**About this exercise:**
Print the listing below exactly, minus its pictures.

**Source data:**
....................

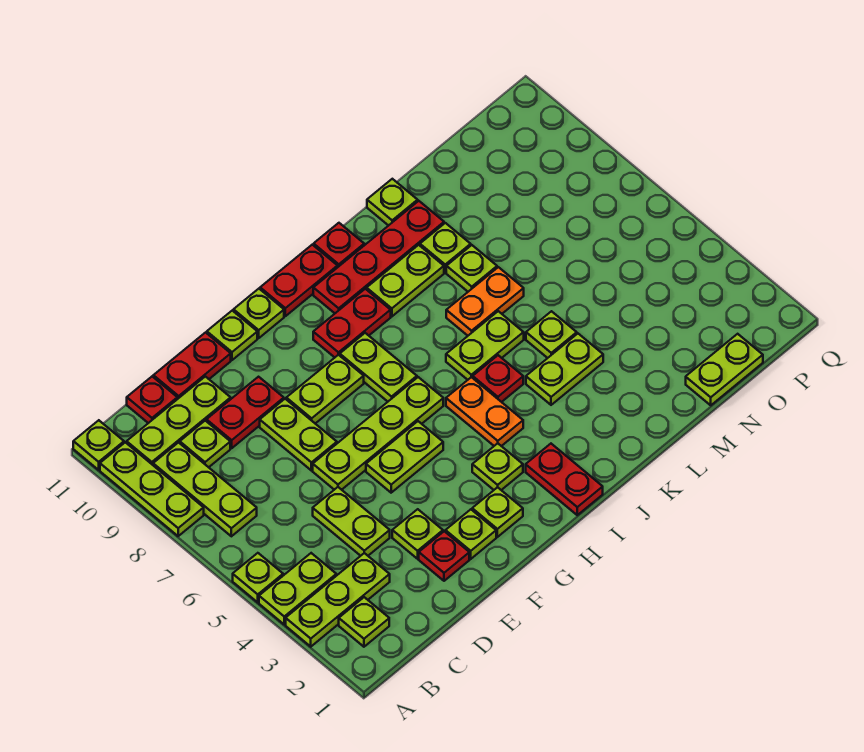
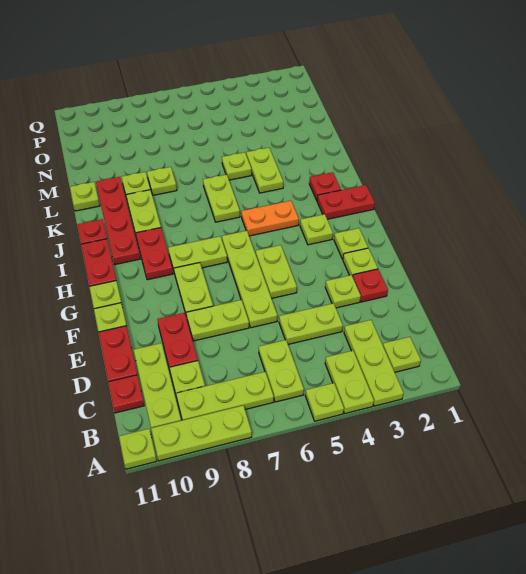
red plate J5 level 1 -> red plate J2 level 1
orange plate K7:L7 level 1 -> none
lime plate N1:O1 level 1 -> lime plate B6:C6 level 1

....................

**Response below:**
red plate J5 level 1 -> red plate J2 level 1
orange plate K7:L7 level 1 -> none
lime plate N1:O1 level 1 -> lime plate B6:C6 level 1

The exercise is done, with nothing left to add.